▶ [Collected data entries]:
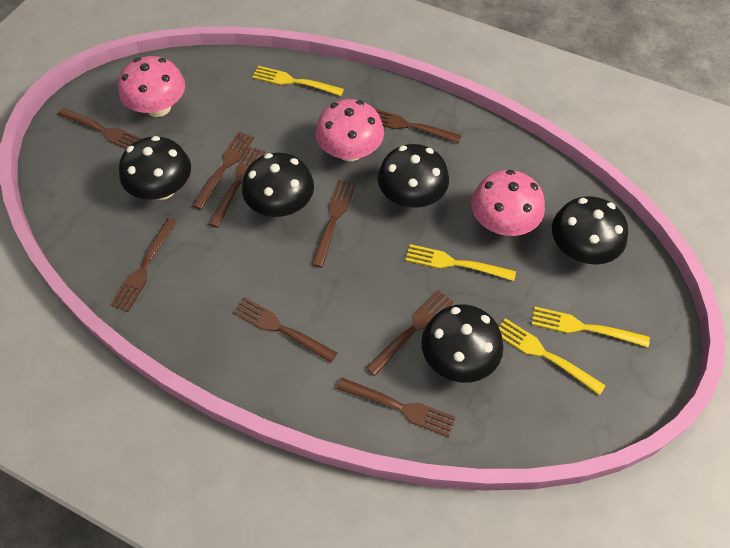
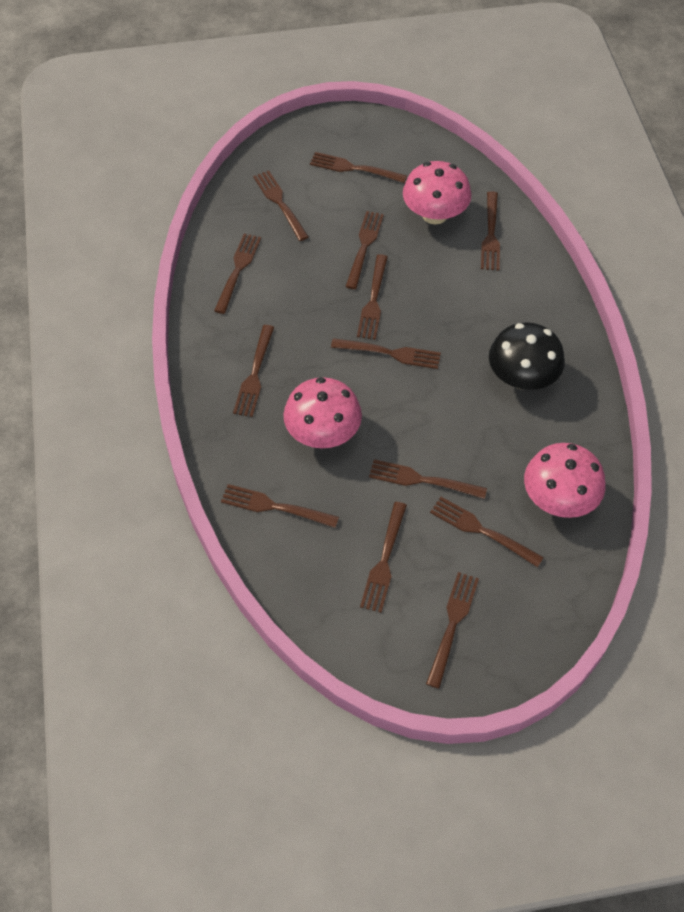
black mushroom: 5 -> 1
brown fork: 9 -> 13
yellow fork: 4 -> 0

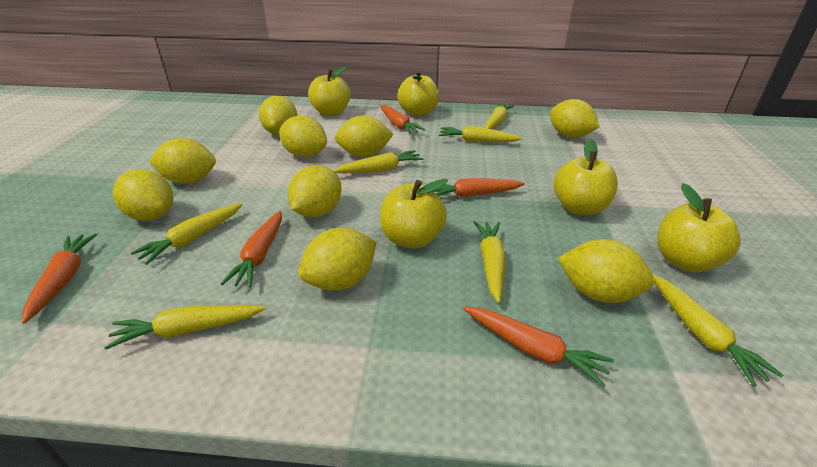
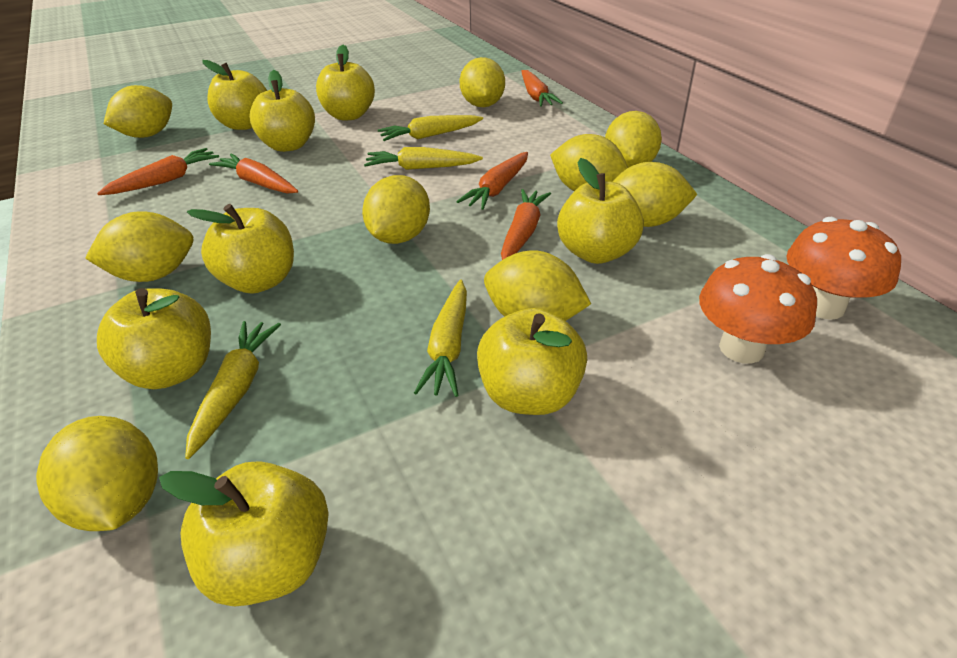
orange mushroom: 0 -> 2
yellow apple: 5 -> 8
yellow carrot: 7 -> 4

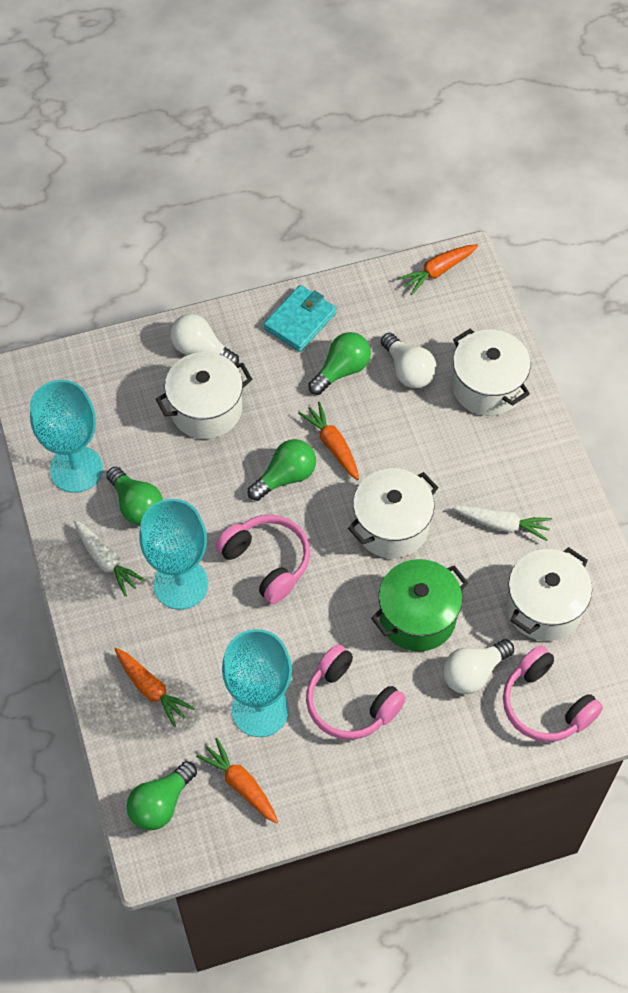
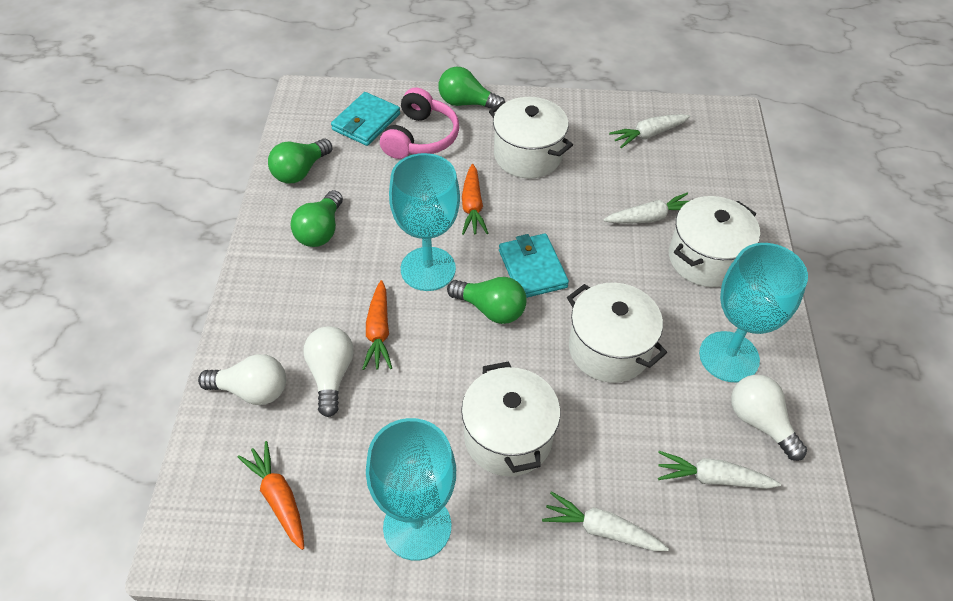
green pot: 1 -> 0
orange carrot: 4 -> 3
pink headphones: 3 -> 1
turquoise wallet: 1 -> 2
white carrot: 2 -> 4

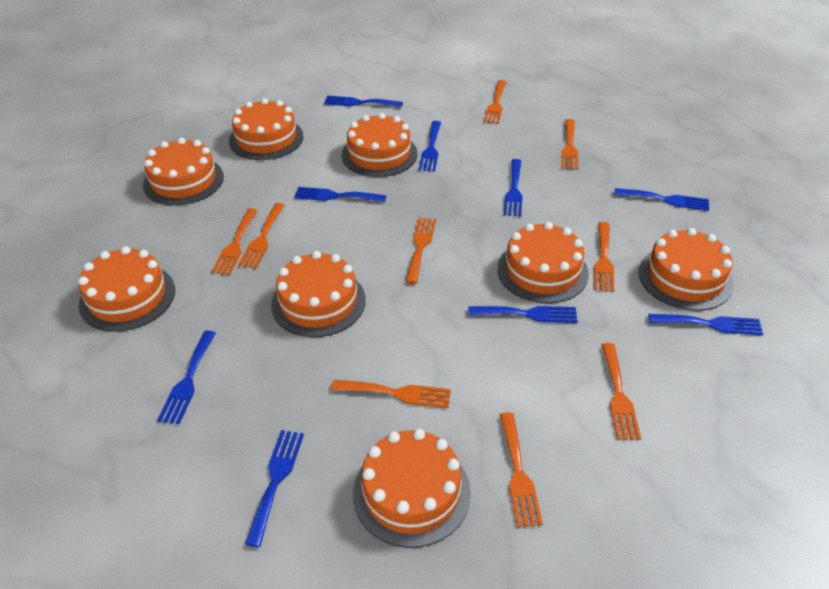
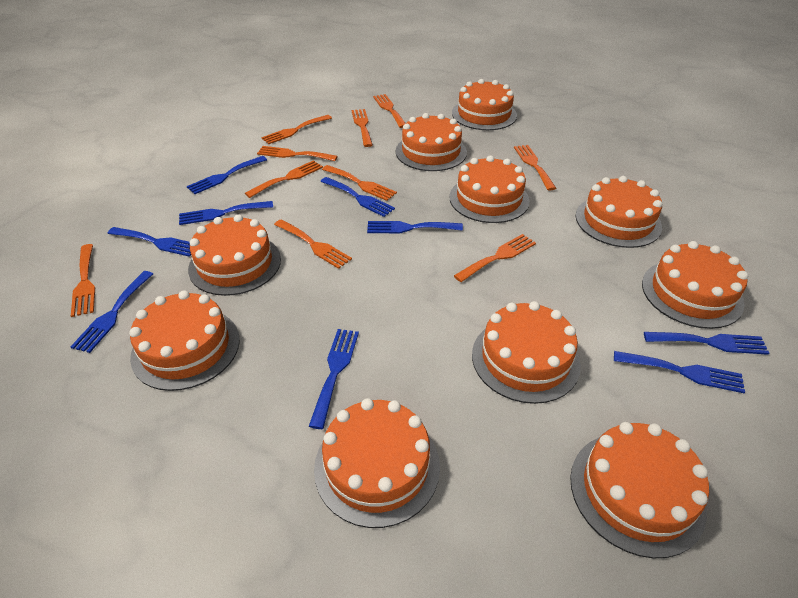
orange cake: 8 -> 10
orange fork: 9 -> 10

▶ [ABOUT THIS TASK]:
Please return the entries above exactly as they appear, but without the pictures.

▶ [REPLY TO THE EXERCISE]:
black mushroom: 5 -> 1
brown fork: 9 -> 13
yellow fork: 4 -> 0

orange mushroom: 0 -> 2
yellow apple: 5 -> 8
yellow carrot: 7 -> 4

green pot: 1 -> 0
orange carrot: 4 -> 3
pink headphones: 3 -> 1
turquoise wallet: 1 -> 2
white carrot: 2 -> 4

orange cake: 8 -> 10
orange fork: 9 -> 10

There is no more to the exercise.